[Excerpted data]:

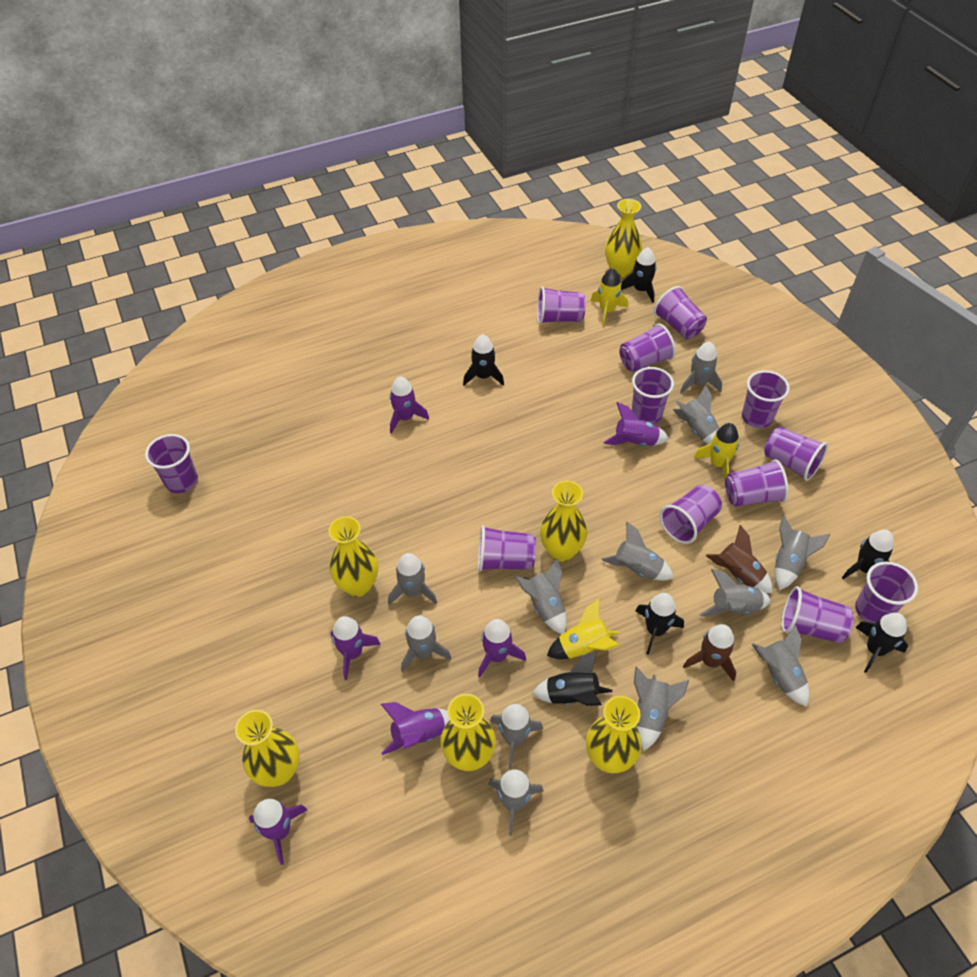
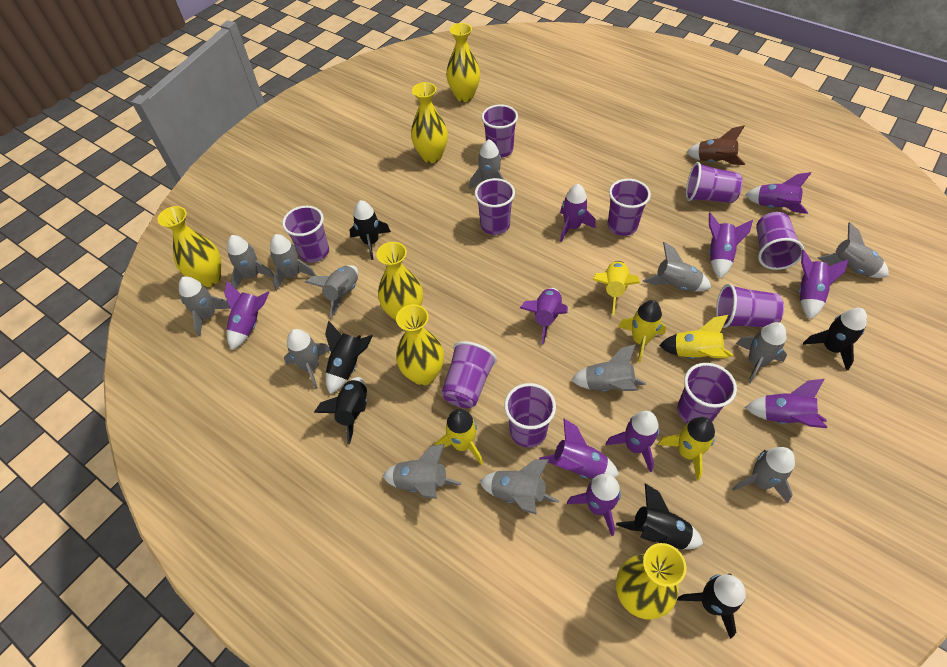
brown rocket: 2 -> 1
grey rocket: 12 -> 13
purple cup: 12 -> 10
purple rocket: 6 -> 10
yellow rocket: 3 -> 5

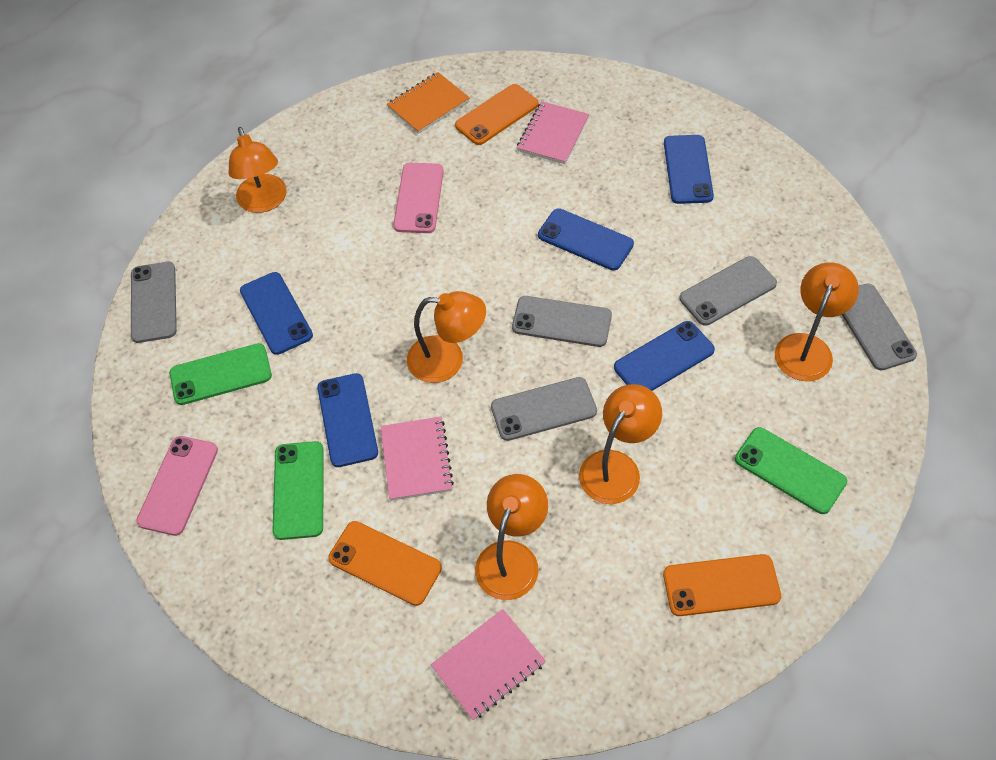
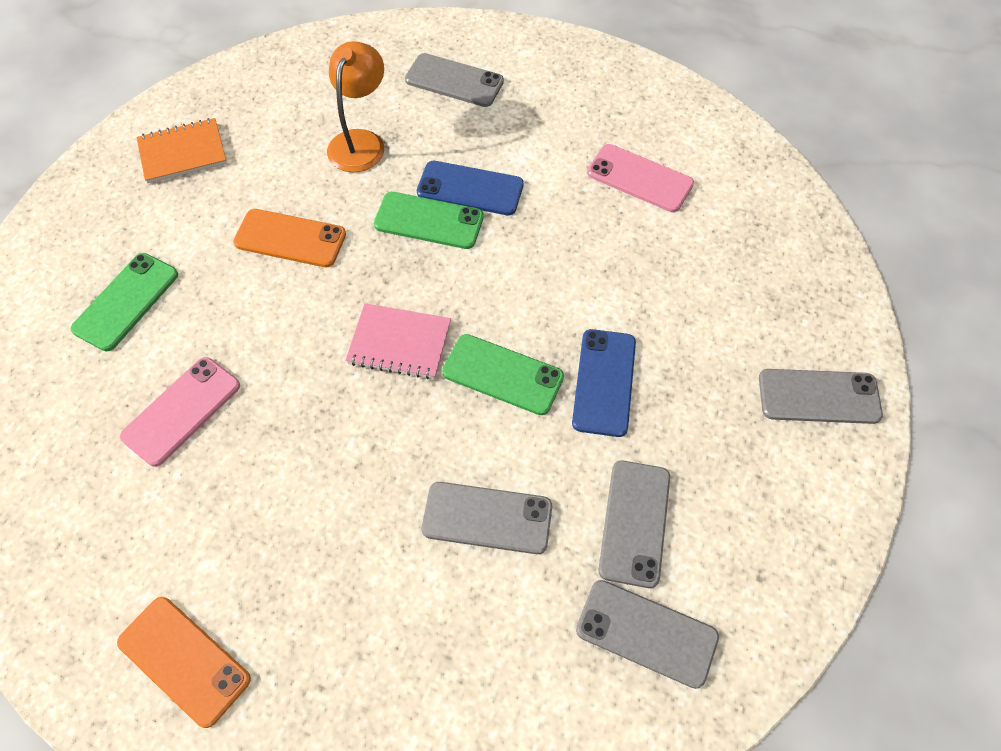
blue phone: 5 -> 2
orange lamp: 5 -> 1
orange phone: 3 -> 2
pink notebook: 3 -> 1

[Exercise description]:
Exclude all pictures and reproduce exactly the lines from the one containing "purple rocket: 6 -> 10" through the final line of the entries above.

[Solved problem]:
purple rocket: 6 -> 10
yellow rocket: 3 -> 5

blue phone: 5 -> 2
orange lamp: 5 -> 1
orange phone: 3 -> 2
pink notebook: 3 -> 1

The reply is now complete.